- _REQUIREMENT_: What you return should match the data word for word, minus the images.

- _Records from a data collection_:

────────────────────────────────────────

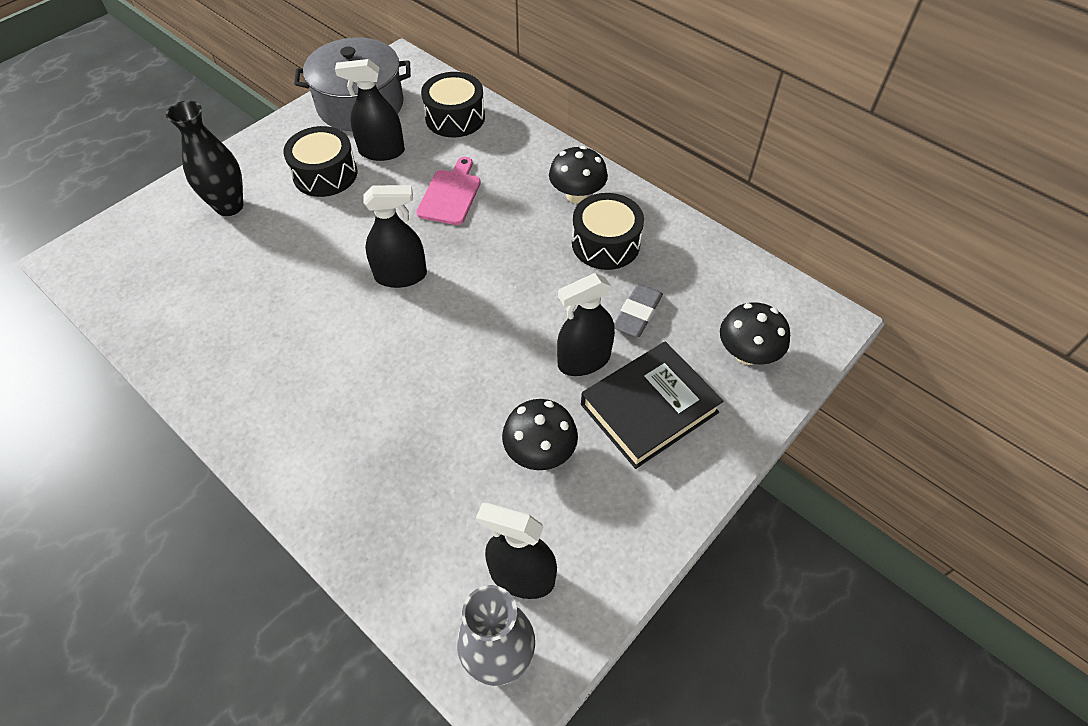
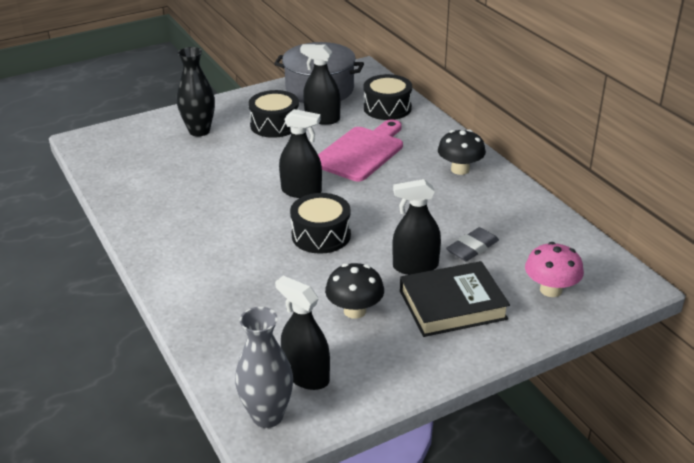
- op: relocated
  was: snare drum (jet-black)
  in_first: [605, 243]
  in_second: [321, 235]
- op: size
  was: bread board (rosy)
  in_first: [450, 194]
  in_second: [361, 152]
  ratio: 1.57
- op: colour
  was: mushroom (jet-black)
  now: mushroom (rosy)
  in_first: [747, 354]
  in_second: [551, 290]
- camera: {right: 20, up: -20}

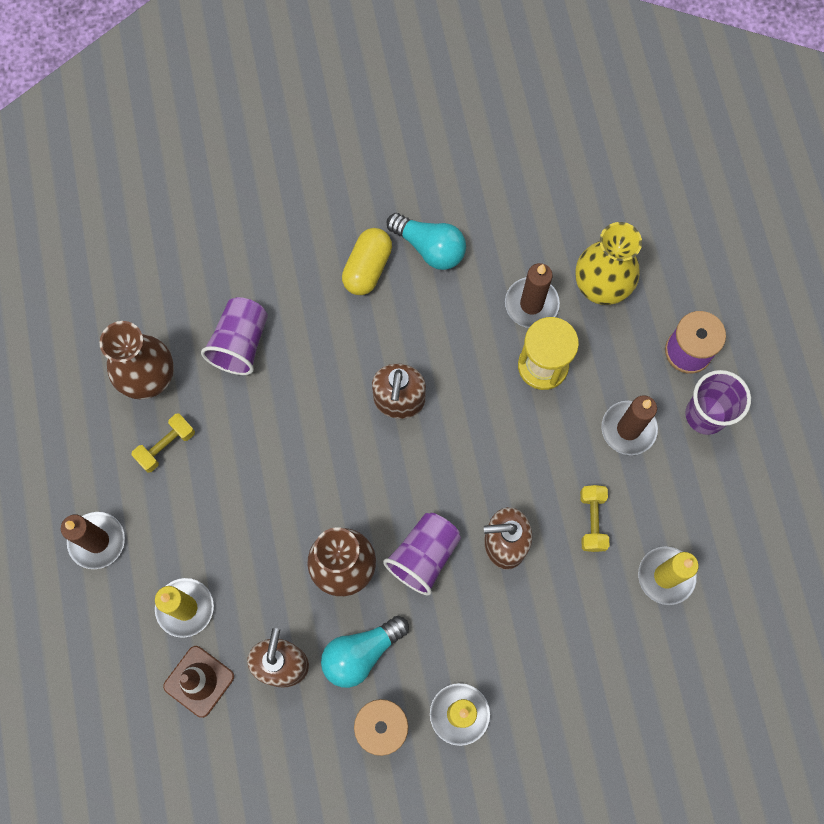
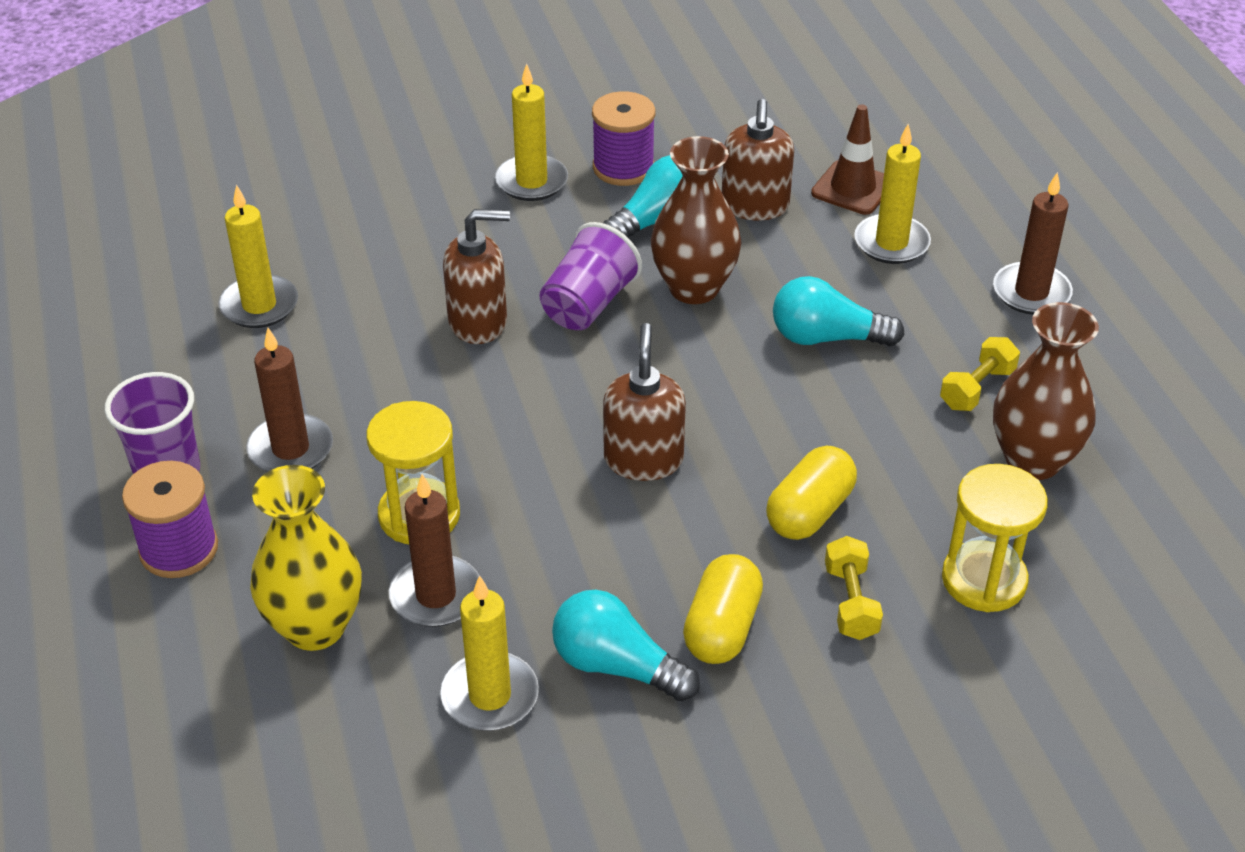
- op: appeared
  now: pillar candle (yellow)
  in_second: [490, 696]
- op: appeared
  now: capsule (yellow)
  in_second: [809, 512]
- op: appeared
  now: light bulb (aqua)
  in_second: [826, 338]
- op: relocated
  was: hand weight (yellow)
  in_first: [592, 521]
  in_second: [851, 602]
- op: appeared
  now: hourglass (yellow)
  in_second: [984, 580]
- op: missing
  was: tumbler (purple)
  in_first: [240, 343]
- camera: {right: 175, up: -30}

────────────────────────────────────────

- _RESPONSE TO THE EXERCISE_:
- op: relocated
  was: snare drum (jet-black)
  in_first: [605, 243]
  in_second: [321, 235]
- op: size
  was: bread board (rosy)
  in_first: [450, 194]
  in_second: [361, 152]
  ratio: 1.57
- op: colour
  was: mushroom (jet-black)
  now: mushroom (rosy)
  in_first: [747, 354]
  in_second: [551, 290]
- camera: {right: 20, up: -20}

- op: appeared
  now: pillar candle (yellow)
  in_second: [490, 696]
- op: appeared
  now: capsule (yellow)
  in_second: [809, 512]
- op: appeared
  now: light bulb (aqua)
  in_second: [826, 338]
- op: relocated
  was: hand weight (yellow)
  in_first: [592, 521]
  in_second: [851, 602]
- op: appeared
  now: hourglass (yellow)
  in_second: [984, 580]
- op: missing
  was: tumbler (purple)
  in_first: [240, 343]
- camera: {right: 175, up: -30}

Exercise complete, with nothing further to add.